» **Try it**: The data beneath this task has to be reprinted character for character.
(Records to use begins)
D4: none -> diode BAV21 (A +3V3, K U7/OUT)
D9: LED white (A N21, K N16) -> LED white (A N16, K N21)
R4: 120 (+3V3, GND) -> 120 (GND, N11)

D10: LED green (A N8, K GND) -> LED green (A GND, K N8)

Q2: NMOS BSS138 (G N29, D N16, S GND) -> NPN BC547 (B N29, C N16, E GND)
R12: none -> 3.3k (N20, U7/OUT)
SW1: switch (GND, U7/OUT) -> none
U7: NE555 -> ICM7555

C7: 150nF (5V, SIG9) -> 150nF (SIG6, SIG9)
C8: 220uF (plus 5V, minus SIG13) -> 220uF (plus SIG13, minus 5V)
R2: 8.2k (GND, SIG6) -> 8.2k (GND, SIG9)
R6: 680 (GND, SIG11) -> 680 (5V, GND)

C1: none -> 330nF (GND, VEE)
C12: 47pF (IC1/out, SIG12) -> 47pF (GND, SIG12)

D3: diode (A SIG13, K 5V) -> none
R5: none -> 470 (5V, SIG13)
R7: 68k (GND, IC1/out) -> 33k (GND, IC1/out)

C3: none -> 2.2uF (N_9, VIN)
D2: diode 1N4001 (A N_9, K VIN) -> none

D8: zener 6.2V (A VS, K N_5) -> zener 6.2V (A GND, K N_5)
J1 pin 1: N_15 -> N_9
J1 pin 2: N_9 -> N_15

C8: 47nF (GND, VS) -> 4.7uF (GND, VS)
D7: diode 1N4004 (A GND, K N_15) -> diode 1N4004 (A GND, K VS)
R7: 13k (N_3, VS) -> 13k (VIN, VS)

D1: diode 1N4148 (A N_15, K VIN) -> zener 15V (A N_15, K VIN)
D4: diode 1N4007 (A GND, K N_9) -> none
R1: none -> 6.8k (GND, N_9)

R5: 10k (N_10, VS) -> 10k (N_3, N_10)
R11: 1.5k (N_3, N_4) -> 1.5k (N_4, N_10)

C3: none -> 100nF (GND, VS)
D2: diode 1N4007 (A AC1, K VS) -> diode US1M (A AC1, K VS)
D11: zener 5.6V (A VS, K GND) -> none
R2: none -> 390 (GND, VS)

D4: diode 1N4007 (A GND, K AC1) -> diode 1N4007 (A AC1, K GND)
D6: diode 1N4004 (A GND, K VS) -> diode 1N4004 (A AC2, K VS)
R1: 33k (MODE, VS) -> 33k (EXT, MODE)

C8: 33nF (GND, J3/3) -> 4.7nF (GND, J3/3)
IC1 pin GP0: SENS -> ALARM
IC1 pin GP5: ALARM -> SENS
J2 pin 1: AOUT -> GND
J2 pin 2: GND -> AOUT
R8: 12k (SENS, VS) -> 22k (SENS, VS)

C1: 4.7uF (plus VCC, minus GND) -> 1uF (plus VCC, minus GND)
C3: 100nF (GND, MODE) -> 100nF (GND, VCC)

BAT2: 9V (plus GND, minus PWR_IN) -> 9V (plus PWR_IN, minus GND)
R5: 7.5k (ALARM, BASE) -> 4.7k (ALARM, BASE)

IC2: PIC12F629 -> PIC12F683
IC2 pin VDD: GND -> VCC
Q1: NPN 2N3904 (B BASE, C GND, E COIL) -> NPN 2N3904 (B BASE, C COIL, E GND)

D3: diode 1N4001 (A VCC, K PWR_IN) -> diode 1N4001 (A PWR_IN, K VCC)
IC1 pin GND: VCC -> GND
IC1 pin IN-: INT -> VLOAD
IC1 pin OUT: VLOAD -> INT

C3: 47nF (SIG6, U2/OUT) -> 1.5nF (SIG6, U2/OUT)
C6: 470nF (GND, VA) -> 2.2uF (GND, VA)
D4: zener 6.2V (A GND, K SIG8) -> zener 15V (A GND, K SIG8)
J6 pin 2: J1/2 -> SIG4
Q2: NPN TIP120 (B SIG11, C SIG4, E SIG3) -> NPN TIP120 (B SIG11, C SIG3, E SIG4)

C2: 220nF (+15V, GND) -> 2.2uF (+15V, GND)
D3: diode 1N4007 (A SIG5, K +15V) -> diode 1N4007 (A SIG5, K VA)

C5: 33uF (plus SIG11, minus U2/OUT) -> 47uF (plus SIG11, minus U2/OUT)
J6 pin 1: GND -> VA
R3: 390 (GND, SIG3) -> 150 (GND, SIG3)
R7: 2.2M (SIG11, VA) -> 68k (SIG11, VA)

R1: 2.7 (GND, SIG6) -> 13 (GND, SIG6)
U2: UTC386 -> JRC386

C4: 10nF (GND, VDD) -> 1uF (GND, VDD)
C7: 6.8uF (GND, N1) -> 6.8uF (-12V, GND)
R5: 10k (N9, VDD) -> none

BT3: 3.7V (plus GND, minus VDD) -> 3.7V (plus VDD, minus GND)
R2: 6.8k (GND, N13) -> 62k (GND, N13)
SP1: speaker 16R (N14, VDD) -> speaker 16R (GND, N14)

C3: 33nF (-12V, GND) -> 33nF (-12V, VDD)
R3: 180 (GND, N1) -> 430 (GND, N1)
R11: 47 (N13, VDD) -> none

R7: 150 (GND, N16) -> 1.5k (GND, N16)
(Records to use ends)
» **Result of this task**:
D4: none -> diode BAV21 (A +3V3, K U7/OUT)
D9: LED white (A N21, K N16) -> LED white (A N16, K N21)
R4: 120 (+3V3, GND) -> 120 (GND, N11)

D10: LED green (A N8, K GND) -> LED green (A GND, K N8)

Q2: NMOS BSS138 (G N29, D N16, S GND) -> NPN BC547 (B N29, C N16, E GND)
R12: none -> 3.3k (N20, U7/OUT)
SW1: switch (GND, U7/OUT) -> none
U7: NE555 -> ICM7555

C7: 150nF (5V, SIG9) -> 150nF (SIG6, SIG9)
C8: 220uF (plus 5V, minus SIG13) -> 220uF (plus SIG13, minus 5V)
R2: 8.2k (GND, SIG6) -> 8.2k (GND, SIG9)
R6: 680 (GND, SIG11) -> 680 (5V, GND)

C1: none -> 330nF (GND, VEE)
C12: 47pF (IC1/out, SIG12) -> 47pF (GND, SIG12)

D3: diode (A SIG13, K 5V) -> none
R5: none -> 470 (5V, SIG13)
R7: 68k (GND, IC1/out) -> 33k (GND, IC1/out)

C3: none -> 2.2uF (N_9, VIN)
D2: diode 1N4001 (A N_9, K VIN) -> none

D8: zener 6.2V (A VS, K N_5) -> zener 6.2V (A GND, K N_5)
J1 pin 1: N_15 -> N_9
J1 pin 2: N_9 -> N_15

C8: 47nF (GND, VS) -> 4.7uF (GND, VS)
D7: diode 1N4004 (A GND, K N_15) -> diode 1N4004 (A GND, K VS)
R7: 13k (N_3, VS) -> 13k (VIN, VS)

D1: diode 1N4148 (A N_15, K VIN) -> zener 15V (A N_15, K VIN)
D4: diode 1N4007 (A GND, K N_9) -> none
R1: none -> 6.8k (GND, N_9)

R5: 10k (N_10, VS) -> 10k (N_3, N_10)
R11: 1.5k (N_3, N_4) -> 1.5k (N_4, N_10)

C3: none -> 100nF (GND, VS)
D2: diode 1N4007 (A AC1, K VS) -> diode US1M (A AC1, K VS)
D11: zener 5.6V (A VS, K GND) -> none
R2: none -> 390 (GND, VS)

D4: diode 1N4007 (A GND, K AC1) -> diode 1N4007 (A AC1, K GND)
D6: diode 1N4004 (A GND, K VS) -> diode 1N4004 (A AC2, K VS)
R1: 33k (MODE, VS) -> 33k (EXT, MODE)

C8: 33nF (GND, J3/3) -> 4.7nF (GND, J3/3)
IC1 pin GP0: SENS -> ALARM
IC1 pin GP5: ALARM -> SENS
J2 pin 1: AOUT -> GND
J2 pin 2: GND -> AOUT
R8: 12k (SENS, VS) -> 22k (SENS, VS)

C1: 4.7uF (plus VCC, minus GND) -> 1uF (plus VCC, minus GND)
C3: 100nF (GND, MODE) -> 100nF (GND, VCC)

BAT2: 9V (plus GND, minus PWR_IN) -> 9V (plus PWR_IN, minus GND)
R5: 7.5k (ALARM, BASE) -> 4.7k (ALARM, BASE)

IC2: PIC12F629 -> PIC12F683
IC2 pin VDD: GND -> VCC
Q1: NPN 2N3904 (B BASE, C GND, E COIL) -> NPN 2N3904 (B BASE, C COIL, E GND)

D3: diode 1N4001 (A VCC, K PWR_IN) -> diode 1N4001 (A PWR_IN, K VCC)
IC1 pin GND: VCC -> GND
IC1 pin IN-: INT -> VLOAD
IC1 pin OUT: VLOAD -> INT

C3: 47nF (SIG6, U2/OUT) -> 1.5nF (SIG6, U2/OUT)
C6: 470nF (GND, VA) -> 2.2uF (GND, VA)
D4: zener 6.2V (A GND, K SIG8) -> zener 15V (A GND, K SIG8)
J6 pin 2: J1/2 -> SIG4
Q2: NPN TIP120 (B SIG11, C SIG4, E SIG3) -> NPN TIP120 (B SIG11, C SIG3, E SIG4)

C2: 220nF (+15V, GND) -> 2.2uF (+15V, GND)
D3: diode 1N4007 (A SIG5, K +15V) -> diode 1N4007 (A SIG5, K VA)

C5: 33uF (plus SIG11, minus U2/OUT) -> 47uF (plus SIG11, minus U2/OUT)
J6 pin 1: GND -> VA
R3: 390 (GND, SIG3) -> 150 (GND, SIG3)
R7: 2.2M (SIG11, VA) -> 68k (SIG11, VA)

R1: 2.7 (GND, SIG6) -> 13 (GND, SIG6)
U2: UTC386 -> JRC386

C4: 10nF (GND, VDD) -> 1uF (GND, VDD)
C7: 6.8uF (GND, N1) -> 6.8uF (-12V, GND)
R5: 10k (N9, VDD) -> none

BT3: 3.7V (plus GND, minus VDD) -> 3.7V (plus VDD, minus GND)
R2: 6.8k (GND, N13) -> 62k (GND, N13)
SP1: speaker 16R (N14, VDD) -> speaker 16R (GND, N14)

C3: 33nF (-12V, GND) -> 33nF (-12V, VDD)
R3: 180 (GND, N1) -> 430 (GND, N1)
R11: 47 (N13, VDD) -> none

R7: 150 (GND, N16) -> 1.5k (GND, N16)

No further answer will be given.